Check every line of the data for the word "orange", and copy those that have it.

Scene edit records:
[Start of Attachment]
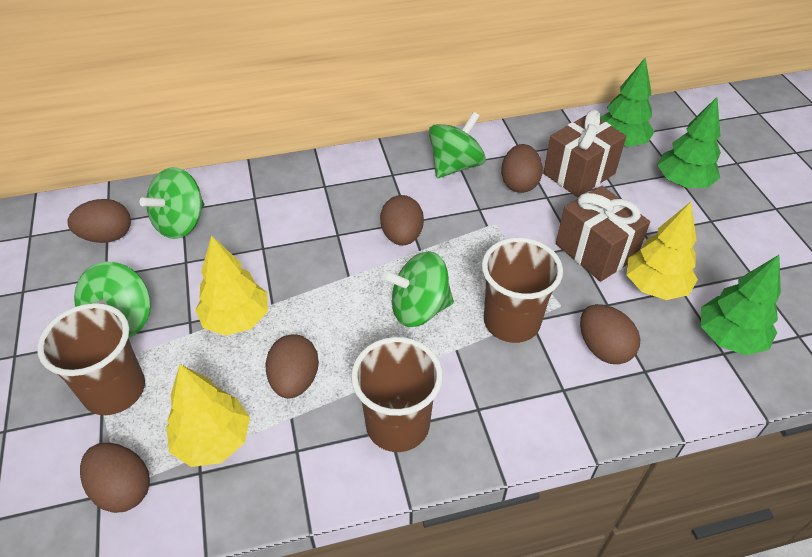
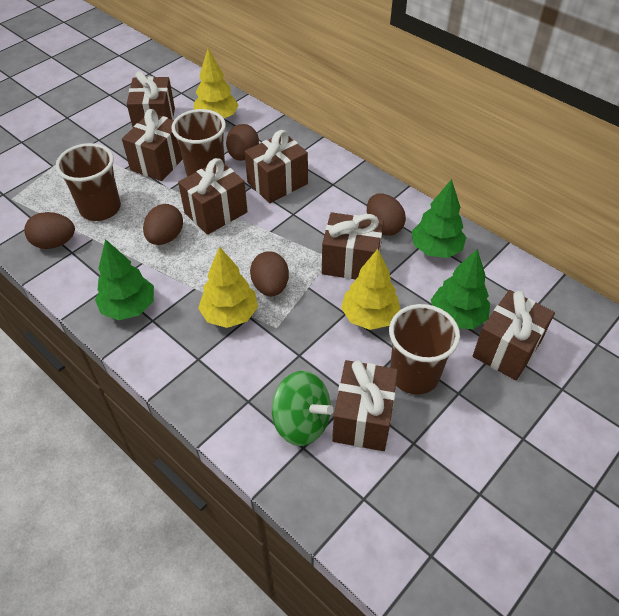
brown egg: 6 -> 5
brown gift: 2 -> 7
green spinning top: 4 -> 1

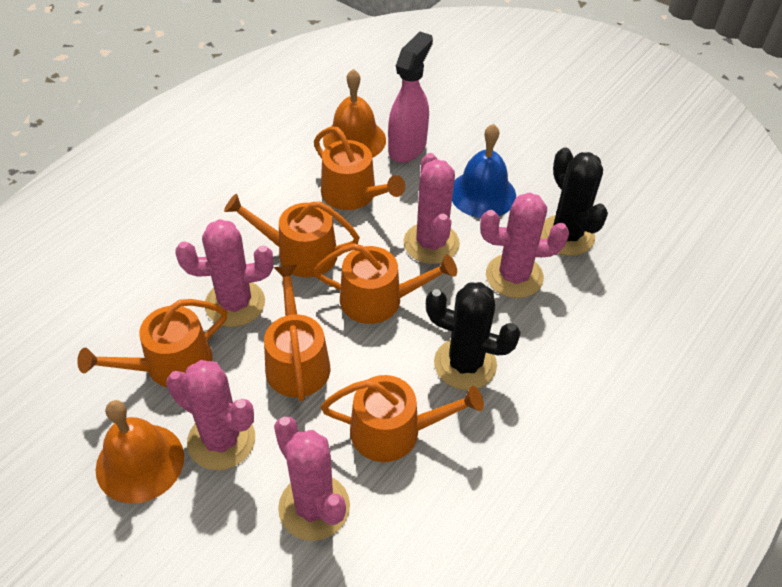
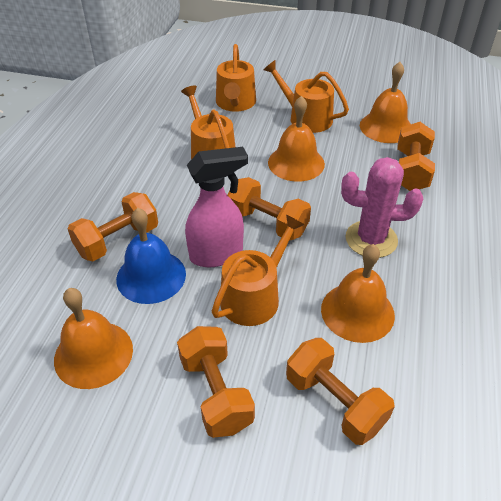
black cactus: 2 -> 0
orange bell: 2 -> 4
orange dumbbell: 0 -> 5
orange watering can: 6 -> 4
pink cactus: 5 -> 1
[End of Attachment]
• [Result below]
orange bell: 2 -> 4
orange dumbbell: 0 -> 5
orange watering can: 6 -> 4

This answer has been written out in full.